Locate the line bearing "The calculadora/turquesa at" in the material below, then reproduce it and each following line up to and including the line bearing "The zanahoria/blanco moved".

**Study material:**
#####

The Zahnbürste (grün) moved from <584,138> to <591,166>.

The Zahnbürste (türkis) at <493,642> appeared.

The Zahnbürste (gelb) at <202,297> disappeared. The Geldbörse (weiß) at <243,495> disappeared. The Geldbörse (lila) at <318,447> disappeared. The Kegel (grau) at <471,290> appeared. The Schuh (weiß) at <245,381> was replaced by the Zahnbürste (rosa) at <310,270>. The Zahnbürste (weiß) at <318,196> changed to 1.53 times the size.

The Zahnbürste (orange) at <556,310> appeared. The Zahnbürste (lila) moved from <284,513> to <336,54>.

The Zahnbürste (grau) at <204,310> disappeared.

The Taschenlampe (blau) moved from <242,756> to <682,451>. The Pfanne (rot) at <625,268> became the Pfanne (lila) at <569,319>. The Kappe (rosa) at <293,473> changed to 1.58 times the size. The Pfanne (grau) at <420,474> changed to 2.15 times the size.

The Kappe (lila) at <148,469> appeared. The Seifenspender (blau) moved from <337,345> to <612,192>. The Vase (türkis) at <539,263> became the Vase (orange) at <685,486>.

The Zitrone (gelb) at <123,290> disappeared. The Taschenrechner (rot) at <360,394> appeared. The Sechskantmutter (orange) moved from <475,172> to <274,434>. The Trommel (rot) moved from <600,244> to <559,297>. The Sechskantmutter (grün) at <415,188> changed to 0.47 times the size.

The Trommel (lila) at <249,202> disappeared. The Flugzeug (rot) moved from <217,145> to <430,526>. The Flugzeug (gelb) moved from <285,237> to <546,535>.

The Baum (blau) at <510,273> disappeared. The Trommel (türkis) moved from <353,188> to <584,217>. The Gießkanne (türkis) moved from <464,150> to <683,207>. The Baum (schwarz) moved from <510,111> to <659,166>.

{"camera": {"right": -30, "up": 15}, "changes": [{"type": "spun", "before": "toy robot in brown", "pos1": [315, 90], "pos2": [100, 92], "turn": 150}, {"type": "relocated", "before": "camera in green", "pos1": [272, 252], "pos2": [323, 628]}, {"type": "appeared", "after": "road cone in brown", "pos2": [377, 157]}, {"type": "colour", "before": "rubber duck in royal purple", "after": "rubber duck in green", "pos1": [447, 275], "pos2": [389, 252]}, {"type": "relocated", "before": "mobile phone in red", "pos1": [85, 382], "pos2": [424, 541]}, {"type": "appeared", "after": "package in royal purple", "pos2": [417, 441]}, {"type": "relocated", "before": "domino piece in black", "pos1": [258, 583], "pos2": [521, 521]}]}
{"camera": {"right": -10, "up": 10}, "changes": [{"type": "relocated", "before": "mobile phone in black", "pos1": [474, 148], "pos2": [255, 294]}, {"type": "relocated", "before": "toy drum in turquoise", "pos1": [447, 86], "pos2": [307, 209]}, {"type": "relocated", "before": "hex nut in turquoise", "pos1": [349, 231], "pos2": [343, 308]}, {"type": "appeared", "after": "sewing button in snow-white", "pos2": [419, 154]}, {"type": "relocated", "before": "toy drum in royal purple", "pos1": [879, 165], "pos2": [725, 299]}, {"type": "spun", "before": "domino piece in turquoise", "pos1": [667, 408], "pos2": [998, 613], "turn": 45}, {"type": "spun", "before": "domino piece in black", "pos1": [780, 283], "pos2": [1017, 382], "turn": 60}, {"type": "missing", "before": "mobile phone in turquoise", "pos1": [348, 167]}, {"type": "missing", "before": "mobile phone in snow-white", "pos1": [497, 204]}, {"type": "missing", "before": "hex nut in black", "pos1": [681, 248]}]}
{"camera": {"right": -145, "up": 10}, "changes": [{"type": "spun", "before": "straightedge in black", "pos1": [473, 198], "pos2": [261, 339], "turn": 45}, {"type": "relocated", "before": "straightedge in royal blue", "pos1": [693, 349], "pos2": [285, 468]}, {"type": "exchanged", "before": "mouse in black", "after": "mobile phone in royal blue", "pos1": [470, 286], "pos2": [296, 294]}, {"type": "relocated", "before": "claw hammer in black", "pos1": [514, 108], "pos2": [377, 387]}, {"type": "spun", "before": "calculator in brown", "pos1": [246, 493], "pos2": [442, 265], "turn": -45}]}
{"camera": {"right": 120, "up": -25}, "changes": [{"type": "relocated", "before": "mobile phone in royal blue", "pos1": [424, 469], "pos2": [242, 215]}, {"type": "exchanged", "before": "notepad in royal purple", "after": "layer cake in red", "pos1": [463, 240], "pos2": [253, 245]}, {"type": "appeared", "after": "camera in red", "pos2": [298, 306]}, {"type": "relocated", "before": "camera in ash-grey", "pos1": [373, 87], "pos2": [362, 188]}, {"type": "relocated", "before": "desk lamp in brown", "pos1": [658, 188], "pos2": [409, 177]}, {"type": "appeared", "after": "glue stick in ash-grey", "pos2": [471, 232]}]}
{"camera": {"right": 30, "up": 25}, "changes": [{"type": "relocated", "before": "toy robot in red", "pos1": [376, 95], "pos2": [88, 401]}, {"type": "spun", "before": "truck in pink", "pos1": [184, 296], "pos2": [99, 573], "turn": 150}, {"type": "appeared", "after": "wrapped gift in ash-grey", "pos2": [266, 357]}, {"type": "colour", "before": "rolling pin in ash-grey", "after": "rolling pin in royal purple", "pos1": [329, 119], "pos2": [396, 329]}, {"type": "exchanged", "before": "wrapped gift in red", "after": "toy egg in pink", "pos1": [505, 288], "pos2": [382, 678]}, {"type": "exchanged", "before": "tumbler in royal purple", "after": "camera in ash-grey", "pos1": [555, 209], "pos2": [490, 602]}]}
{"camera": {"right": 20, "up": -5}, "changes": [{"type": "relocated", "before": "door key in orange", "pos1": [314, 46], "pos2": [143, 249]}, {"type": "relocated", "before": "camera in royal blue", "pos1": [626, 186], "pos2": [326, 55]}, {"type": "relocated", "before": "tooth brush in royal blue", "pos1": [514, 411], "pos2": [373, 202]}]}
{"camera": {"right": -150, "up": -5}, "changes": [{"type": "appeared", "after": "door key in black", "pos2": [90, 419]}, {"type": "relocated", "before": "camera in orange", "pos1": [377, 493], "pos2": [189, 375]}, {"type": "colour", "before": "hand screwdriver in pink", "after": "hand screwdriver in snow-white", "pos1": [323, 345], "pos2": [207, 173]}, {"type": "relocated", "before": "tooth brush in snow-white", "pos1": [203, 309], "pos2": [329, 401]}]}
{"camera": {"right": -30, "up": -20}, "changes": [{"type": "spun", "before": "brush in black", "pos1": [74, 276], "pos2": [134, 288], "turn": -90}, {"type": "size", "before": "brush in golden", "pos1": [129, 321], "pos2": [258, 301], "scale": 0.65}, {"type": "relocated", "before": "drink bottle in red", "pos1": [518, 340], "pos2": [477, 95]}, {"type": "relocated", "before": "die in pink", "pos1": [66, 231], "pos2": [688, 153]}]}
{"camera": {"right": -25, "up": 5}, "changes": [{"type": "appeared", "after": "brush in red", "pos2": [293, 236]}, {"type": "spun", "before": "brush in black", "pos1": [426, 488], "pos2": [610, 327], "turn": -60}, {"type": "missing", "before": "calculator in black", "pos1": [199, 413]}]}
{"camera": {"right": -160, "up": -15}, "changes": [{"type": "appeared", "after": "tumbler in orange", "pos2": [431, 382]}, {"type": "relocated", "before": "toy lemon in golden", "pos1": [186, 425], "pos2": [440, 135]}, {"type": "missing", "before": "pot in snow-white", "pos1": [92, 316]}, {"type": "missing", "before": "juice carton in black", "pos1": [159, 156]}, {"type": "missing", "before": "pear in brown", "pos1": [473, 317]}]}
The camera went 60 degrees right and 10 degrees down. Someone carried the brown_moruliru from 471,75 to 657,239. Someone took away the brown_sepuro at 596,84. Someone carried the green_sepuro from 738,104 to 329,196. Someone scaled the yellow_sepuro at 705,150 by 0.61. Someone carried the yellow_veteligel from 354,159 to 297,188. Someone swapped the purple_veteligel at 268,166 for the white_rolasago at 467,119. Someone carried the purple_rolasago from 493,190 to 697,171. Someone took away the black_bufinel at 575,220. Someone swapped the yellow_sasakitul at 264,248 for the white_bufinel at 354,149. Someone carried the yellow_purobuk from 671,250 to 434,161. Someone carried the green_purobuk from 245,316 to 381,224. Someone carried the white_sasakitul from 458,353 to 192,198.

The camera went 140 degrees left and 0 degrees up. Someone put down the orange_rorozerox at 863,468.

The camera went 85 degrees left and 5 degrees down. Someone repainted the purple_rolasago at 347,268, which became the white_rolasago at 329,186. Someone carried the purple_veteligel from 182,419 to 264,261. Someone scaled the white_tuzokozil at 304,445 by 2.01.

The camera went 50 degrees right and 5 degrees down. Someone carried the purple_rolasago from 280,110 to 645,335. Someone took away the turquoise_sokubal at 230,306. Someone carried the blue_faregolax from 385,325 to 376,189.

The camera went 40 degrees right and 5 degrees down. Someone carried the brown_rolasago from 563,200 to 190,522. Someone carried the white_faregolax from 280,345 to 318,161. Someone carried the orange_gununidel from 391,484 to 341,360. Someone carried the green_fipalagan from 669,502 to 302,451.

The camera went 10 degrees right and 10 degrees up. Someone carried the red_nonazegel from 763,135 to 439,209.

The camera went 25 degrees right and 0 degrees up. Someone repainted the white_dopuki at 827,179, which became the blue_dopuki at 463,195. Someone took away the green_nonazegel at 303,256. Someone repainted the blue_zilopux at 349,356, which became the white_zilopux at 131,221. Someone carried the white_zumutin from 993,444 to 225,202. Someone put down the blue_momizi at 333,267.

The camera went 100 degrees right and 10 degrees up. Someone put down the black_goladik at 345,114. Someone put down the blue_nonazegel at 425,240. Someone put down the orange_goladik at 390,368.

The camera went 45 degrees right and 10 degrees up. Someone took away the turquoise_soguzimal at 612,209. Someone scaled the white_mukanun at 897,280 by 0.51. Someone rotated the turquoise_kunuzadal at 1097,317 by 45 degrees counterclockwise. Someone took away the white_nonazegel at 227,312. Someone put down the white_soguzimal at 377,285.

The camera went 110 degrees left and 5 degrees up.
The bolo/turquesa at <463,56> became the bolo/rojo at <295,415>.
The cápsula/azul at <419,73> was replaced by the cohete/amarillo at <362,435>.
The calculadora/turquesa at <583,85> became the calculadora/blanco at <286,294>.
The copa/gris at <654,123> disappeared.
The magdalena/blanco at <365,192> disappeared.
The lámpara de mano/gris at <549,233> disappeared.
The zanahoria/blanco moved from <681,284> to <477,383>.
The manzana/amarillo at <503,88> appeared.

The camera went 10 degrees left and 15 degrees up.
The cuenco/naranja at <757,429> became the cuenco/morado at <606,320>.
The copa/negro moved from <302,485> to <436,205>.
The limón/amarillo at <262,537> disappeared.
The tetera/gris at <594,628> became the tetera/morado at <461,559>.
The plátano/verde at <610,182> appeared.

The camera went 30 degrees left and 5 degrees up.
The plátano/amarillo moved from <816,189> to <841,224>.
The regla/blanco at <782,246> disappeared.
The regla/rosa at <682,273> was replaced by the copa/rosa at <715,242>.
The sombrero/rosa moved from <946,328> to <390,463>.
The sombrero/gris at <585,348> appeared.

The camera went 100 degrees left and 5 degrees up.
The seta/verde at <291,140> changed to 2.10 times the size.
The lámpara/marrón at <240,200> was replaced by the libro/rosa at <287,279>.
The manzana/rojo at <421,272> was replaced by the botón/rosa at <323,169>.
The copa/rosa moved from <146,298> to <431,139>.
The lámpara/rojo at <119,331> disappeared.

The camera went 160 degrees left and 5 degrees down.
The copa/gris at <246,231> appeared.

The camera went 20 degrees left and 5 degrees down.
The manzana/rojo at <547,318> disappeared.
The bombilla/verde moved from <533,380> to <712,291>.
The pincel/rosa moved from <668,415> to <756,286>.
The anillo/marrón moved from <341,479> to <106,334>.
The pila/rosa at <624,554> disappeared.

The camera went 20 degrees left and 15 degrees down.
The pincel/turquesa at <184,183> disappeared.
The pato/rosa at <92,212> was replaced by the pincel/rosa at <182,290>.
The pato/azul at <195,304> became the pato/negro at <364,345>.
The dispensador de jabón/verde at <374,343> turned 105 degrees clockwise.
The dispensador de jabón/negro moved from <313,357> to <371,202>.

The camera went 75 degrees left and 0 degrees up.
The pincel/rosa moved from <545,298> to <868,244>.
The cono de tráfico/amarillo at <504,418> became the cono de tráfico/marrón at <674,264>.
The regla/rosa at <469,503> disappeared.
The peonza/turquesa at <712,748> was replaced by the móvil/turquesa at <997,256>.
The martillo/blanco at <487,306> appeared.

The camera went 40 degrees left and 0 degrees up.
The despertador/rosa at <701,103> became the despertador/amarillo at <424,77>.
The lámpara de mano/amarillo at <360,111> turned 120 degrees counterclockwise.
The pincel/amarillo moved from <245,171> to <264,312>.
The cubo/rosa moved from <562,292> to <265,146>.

#####

**Solution for this exercise:**
The calculadora/turquesa at <583,85> became the calculadora/blanco at <286,294>.
The copa/gris at <654,123> disappeared.
The magdalena/blanco at <365,192> disappeared.
The lámpara de mano/gris at <549,233> disappeared.
The zanahoria/blanco moved from <681,284> to <477,383>.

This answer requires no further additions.